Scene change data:
^^^^

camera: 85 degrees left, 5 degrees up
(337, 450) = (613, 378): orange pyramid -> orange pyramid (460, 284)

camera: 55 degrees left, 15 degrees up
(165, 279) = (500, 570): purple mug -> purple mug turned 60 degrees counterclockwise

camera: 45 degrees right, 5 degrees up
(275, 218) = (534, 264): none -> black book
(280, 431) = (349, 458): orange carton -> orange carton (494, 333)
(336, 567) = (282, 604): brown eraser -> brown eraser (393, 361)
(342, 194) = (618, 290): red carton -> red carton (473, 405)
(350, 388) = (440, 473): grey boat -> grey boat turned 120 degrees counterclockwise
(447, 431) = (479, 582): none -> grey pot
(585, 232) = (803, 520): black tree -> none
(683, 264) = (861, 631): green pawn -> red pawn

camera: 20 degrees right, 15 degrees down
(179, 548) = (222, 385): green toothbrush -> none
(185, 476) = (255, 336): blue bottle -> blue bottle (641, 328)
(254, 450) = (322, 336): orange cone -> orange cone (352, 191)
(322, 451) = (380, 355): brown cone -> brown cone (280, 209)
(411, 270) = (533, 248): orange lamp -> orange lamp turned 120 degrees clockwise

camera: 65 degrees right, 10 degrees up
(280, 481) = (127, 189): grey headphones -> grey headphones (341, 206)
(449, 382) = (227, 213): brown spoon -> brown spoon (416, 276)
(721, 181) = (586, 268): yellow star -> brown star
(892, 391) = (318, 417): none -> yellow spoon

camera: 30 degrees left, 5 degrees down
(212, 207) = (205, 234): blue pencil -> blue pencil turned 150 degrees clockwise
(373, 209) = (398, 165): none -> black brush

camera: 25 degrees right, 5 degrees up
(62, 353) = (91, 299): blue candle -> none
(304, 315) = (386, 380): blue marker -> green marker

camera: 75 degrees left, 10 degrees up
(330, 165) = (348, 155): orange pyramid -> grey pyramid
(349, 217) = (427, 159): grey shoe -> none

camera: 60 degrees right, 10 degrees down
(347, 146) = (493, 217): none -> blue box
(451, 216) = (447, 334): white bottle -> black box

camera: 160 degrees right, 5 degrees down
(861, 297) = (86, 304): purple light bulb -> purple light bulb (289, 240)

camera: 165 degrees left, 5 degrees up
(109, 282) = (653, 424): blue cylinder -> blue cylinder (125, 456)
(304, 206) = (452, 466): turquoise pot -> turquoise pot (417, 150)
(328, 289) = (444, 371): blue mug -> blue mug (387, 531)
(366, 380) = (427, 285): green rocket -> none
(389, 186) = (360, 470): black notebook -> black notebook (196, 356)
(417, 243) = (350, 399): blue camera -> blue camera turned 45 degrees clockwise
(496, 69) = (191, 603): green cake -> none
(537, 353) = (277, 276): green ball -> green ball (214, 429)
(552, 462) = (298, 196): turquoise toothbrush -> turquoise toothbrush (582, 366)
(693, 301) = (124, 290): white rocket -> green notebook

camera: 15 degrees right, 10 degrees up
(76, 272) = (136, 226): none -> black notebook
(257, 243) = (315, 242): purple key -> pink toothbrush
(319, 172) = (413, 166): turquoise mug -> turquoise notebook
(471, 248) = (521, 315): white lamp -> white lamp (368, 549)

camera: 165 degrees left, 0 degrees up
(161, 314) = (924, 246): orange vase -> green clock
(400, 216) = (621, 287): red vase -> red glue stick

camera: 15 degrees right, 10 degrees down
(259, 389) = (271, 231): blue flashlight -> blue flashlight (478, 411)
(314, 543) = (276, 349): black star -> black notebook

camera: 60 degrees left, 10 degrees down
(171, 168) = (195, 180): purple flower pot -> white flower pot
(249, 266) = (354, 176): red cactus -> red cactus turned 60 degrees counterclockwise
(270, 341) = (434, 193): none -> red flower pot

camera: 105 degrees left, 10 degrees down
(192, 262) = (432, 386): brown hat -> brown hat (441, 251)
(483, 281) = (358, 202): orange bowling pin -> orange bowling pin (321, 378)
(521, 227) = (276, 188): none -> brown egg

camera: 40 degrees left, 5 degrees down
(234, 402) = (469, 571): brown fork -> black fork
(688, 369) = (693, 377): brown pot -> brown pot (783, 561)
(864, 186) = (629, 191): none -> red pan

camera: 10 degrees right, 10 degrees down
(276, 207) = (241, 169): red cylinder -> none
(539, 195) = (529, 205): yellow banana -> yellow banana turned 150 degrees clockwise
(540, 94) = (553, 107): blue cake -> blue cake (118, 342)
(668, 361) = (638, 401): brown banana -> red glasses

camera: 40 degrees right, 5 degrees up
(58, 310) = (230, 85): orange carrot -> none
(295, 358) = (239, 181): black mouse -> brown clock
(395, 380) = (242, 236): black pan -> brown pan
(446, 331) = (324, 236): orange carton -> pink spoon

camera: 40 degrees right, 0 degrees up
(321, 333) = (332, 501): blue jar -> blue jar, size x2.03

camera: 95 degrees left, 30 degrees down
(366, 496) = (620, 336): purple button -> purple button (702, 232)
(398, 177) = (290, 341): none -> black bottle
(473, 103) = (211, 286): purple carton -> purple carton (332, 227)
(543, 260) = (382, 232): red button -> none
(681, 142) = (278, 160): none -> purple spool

^^^^

* [Prompt]: Return the span of lines in the data above that opens at the line with "camera: 55 degrees left, 15 degrees up" and closes at the line with "(336, 567) = (282, 604): brown", exactly, ends included, nothing else.

* [Task answer]:
camera: 55 degrees left, 15 degrees up
(165, 279) = (500, 570): purple mug -> purple mug turned 60 degrees counterclockwise

camera: 45 degrees right, 5 degrees up
(275, 218) = (534, 264): none -> black book
(280, 431) = (349, 458): orange carton -> orange carton (494, 333)
(336, 567) = (282, 604): brown eraser -> brown eraser (393, 361)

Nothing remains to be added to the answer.